### TASK DESCRIPTION
Locate each line in the data below that contains the word "building", and copy those lines.

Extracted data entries
************
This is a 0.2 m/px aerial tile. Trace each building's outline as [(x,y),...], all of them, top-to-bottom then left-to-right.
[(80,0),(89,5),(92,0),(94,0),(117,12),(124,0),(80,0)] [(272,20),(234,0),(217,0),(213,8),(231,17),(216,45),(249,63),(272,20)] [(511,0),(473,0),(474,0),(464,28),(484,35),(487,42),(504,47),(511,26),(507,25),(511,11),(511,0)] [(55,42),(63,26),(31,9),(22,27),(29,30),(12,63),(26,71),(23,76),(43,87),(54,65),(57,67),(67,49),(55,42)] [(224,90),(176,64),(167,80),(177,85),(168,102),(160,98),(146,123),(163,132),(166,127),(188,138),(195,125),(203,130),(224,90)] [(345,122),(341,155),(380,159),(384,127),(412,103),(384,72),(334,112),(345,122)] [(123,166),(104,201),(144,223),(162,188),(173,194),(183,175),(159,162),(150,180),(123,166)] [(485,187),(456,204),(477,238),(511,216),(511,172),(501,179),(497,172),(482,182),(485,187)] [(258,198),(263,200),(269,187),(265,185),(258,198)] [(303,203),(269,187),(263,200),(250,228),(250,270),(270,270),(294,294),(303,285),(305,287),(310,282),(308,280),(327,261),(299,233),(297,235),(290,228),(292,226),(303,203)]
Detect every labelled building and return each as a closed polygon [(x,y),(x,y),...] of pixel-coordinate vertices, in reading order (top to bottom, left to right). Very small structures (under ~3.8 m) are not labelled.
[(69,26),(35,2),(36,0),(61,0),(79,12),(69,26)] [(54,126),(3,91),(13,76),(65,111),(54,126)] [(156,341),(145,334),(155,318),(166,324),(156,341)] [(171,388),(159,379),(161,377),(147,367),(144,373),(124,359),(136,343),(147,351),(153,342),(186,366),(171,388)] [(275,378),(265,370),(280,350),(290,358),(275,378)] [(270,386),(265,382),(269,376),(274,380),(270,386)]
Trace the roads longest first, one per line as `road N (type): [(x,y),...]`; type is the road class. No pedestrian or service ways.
************
### RESULT OF THE EXERCISE
This is a 0.2 m/px aerial tile. Trace each building's outline as [(x,y),...], all of them, top-to-bottom then left-to-right.
Detect every labelled building and return each as a closed polygon [(x,y),(x,y),...] of pixel-coordinate vertices, in reading order (top to bottom, left to right). Very small structures (under ~3.8 m) are not labelled.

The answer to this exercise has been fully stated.